Task item:
All of the records below must be reproduced exactly, minus any pictures.

-- Data for review follows --

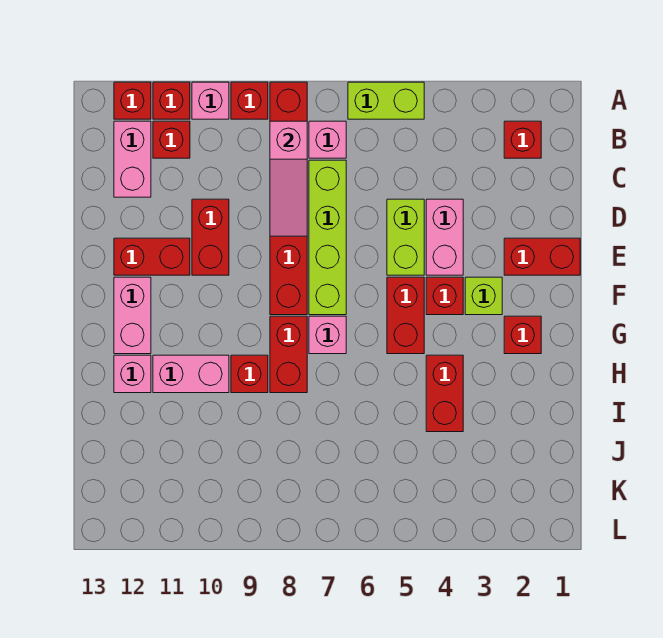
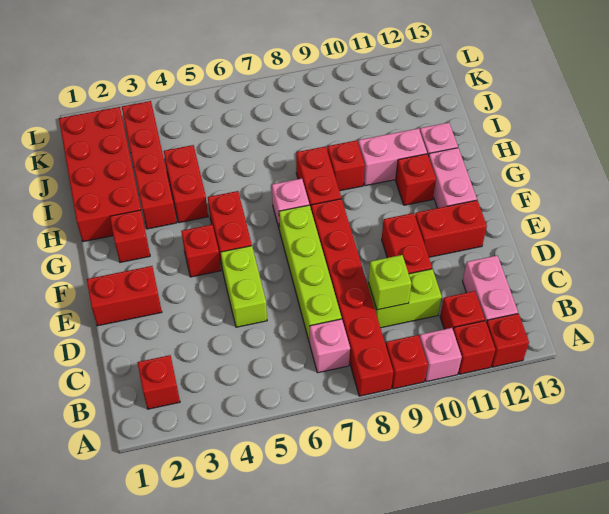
lime brick A5:A6 level 1 -> lime brick C9:C10 level 1
pink slope B8:D8 level 2 top B -> none
pink brick D4:E4 level 1 -> none
lime brick F3 level 1 -> lime brick C9 level 2
none -> red brick G11 level 1
none -> red brick H1:K2 level 1
none -> red brick H3:K3 level 1

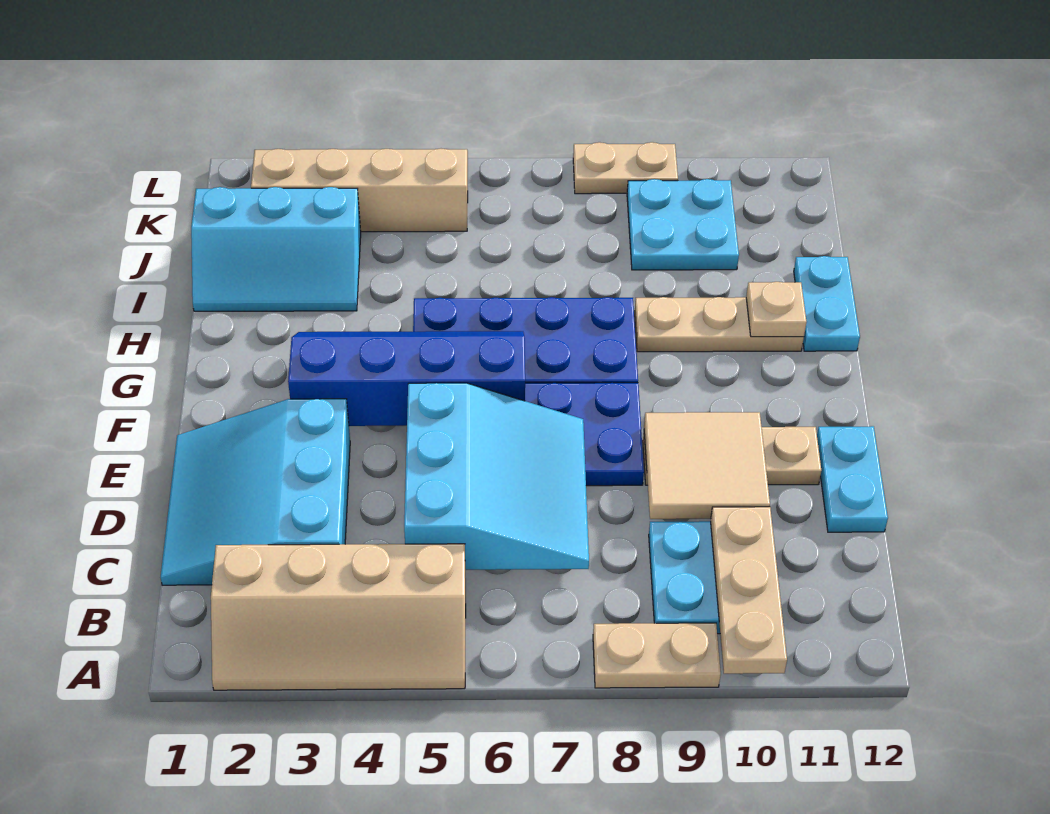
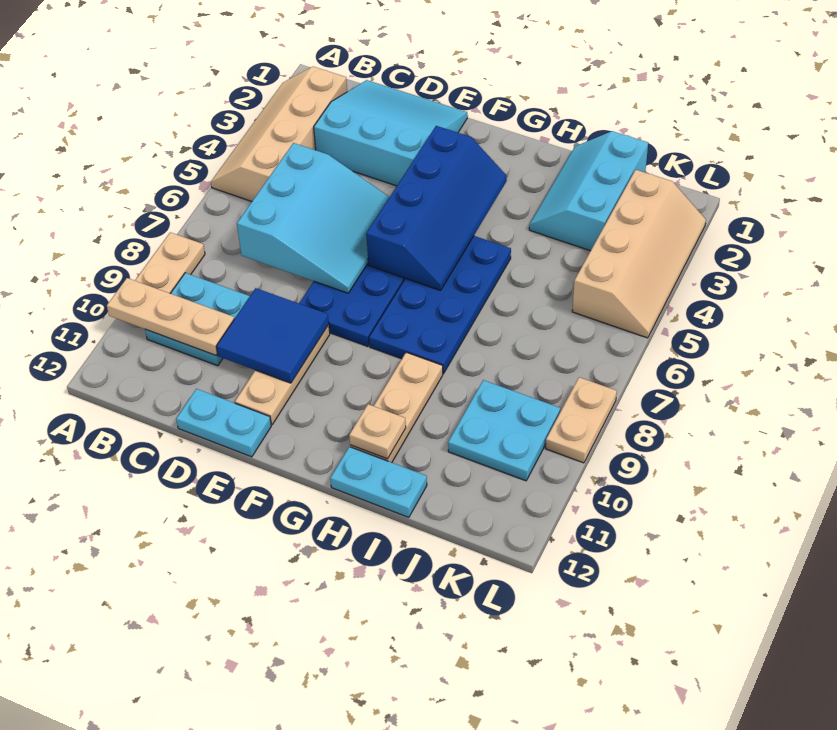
cyan slope C5:E7 level 2 top 5 -> cyan slope C5:E7 level 2 top C
tan tile D9:E10 level 2 -> blue tile D9:E10 level 2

-- Data for review concluded --

Exercise solution:
lime brick A5:A6 level 1 -> lime brick C9:C10 level 1
pink slope B8:D8 level 2 top B -> none
pink brick D4:E4 level 1 -> none
lime brick F3 level 1 -> lime brick C9 level 2
none -> red brick G11 level 1
none -> red brick H1:K2 level 1
none -> red brick H3:K3 level 1

cyan slope C5:E7 level 2 top 5 -> cyan slope C5:E7 level 2 top C
tan tile D9:E10 level 2 -> blue tile D9:E10 level 2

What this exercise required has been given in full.